§ **YOUR GOAL**:
Beginning at the line with "R101: 22k (MIC, VCC) -> 22k (GND, MIC)", please repeat each line exactly through the end of the records below, including that first line and the last, but no pictures.
━━━
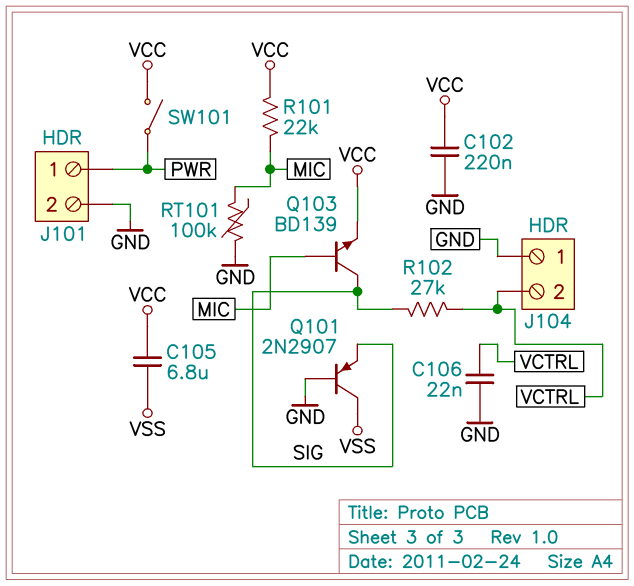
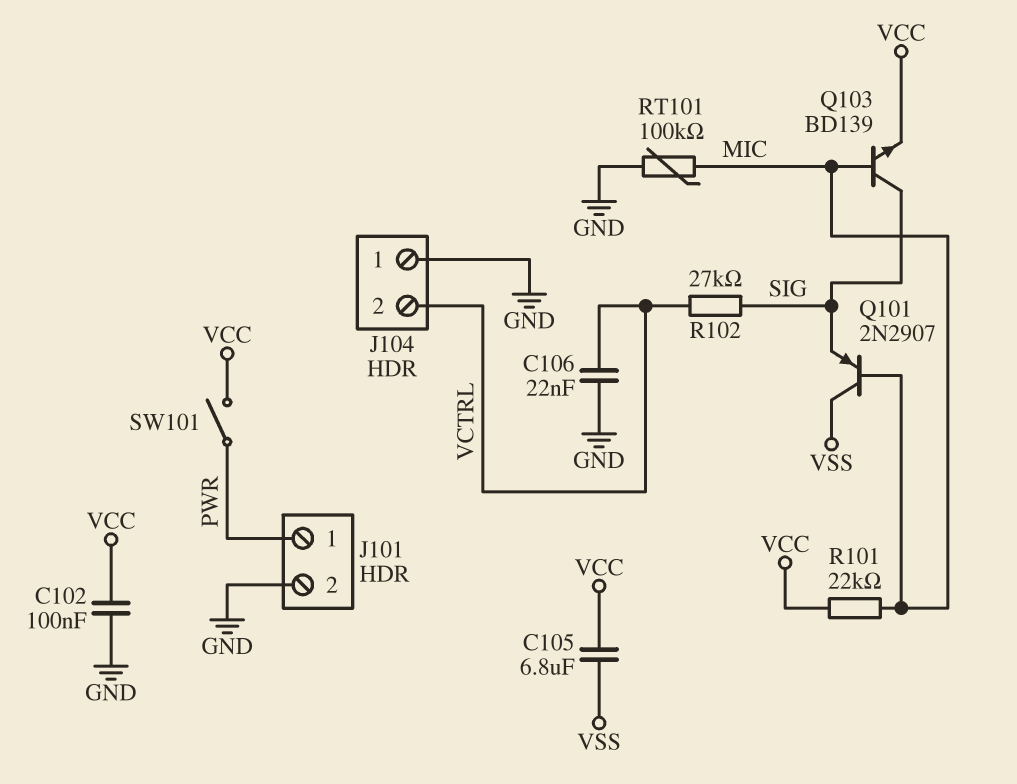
C102: 220nF (GND, VCC) -> 100nF (GND, VCC)
Q101: PNP 2N2907 (B GND, C VSS, E SIG) -> PNP 2N2907 (B MIC, C VSS, E SIG)

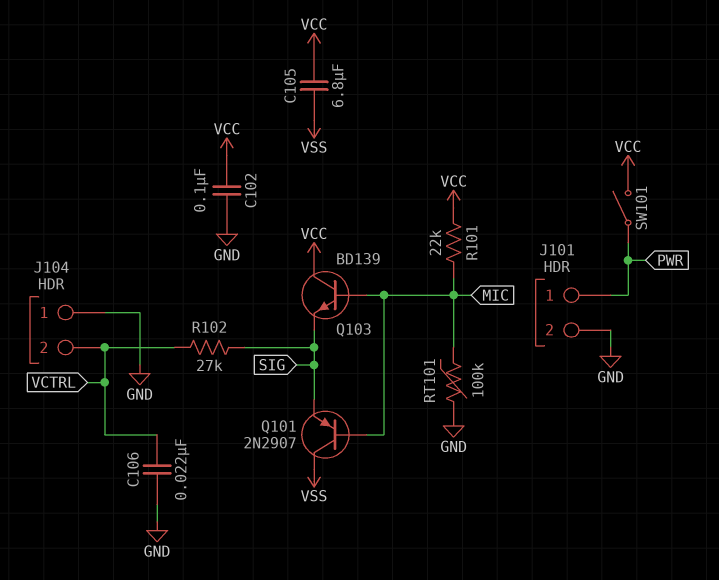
Q103: NPN BD139 (B MIC, C SIG, E VCC) -> NPN BD139 (B MIC, C VCC, E SIG)

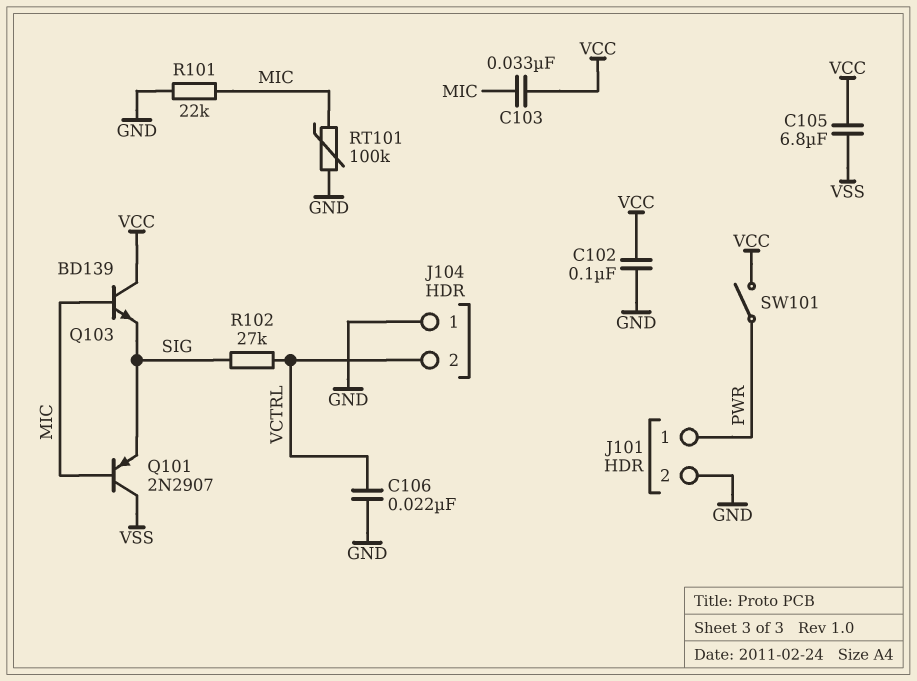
C103: none -> 33nF (MIC, VCC)
R101: 22k (MIC, VCC) -> 22k (GND, MIC)

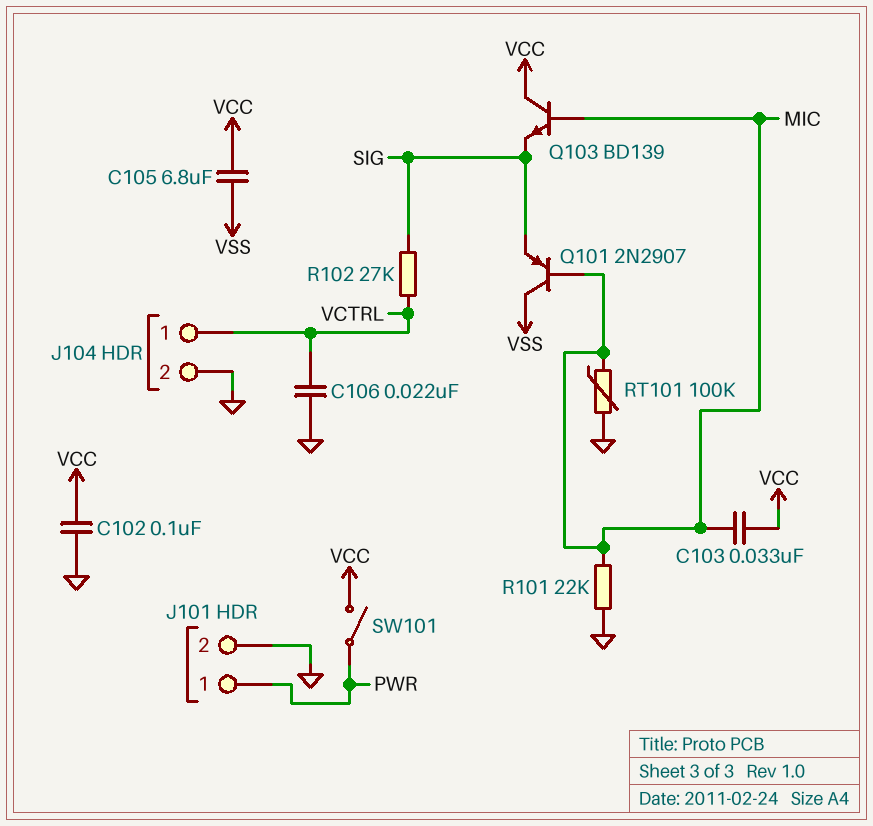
J104 pin 1: GND -> VCTRL
J104 pin 2: VCTRL -> GND

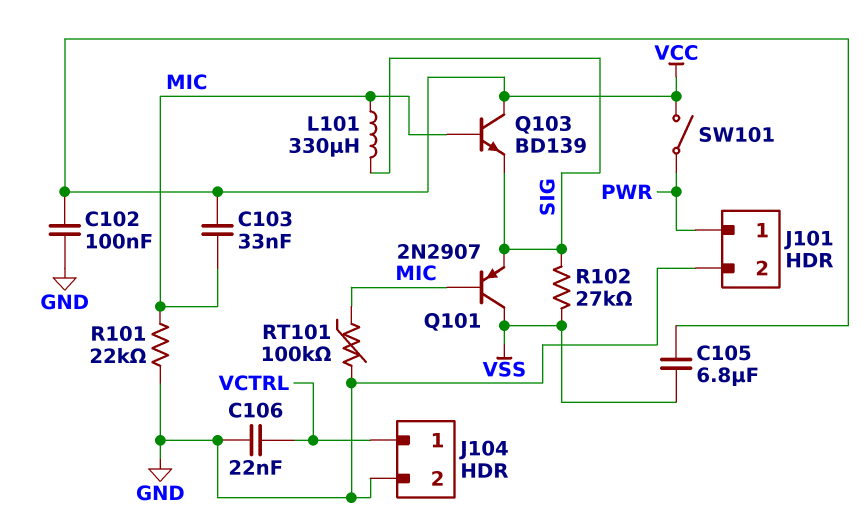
L101: none -> 330uH (MIC, SIG)
R102: 27k (SIG, VCTRL) -> 27k (SIG, VSS)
━━━
§ **RESPONSE TO THE EXERCISE**:
R101: 22k (MIC, VCC) -> 22k (GND, MIC)

J104 pin 1: GND -> VCTRL
J104 pin 2: VCTRL -> GND

L101: none -> 330uH (MIC, SIG)
R102: 27k (SIG, VCTRL) -> 27k (SIG, VSS)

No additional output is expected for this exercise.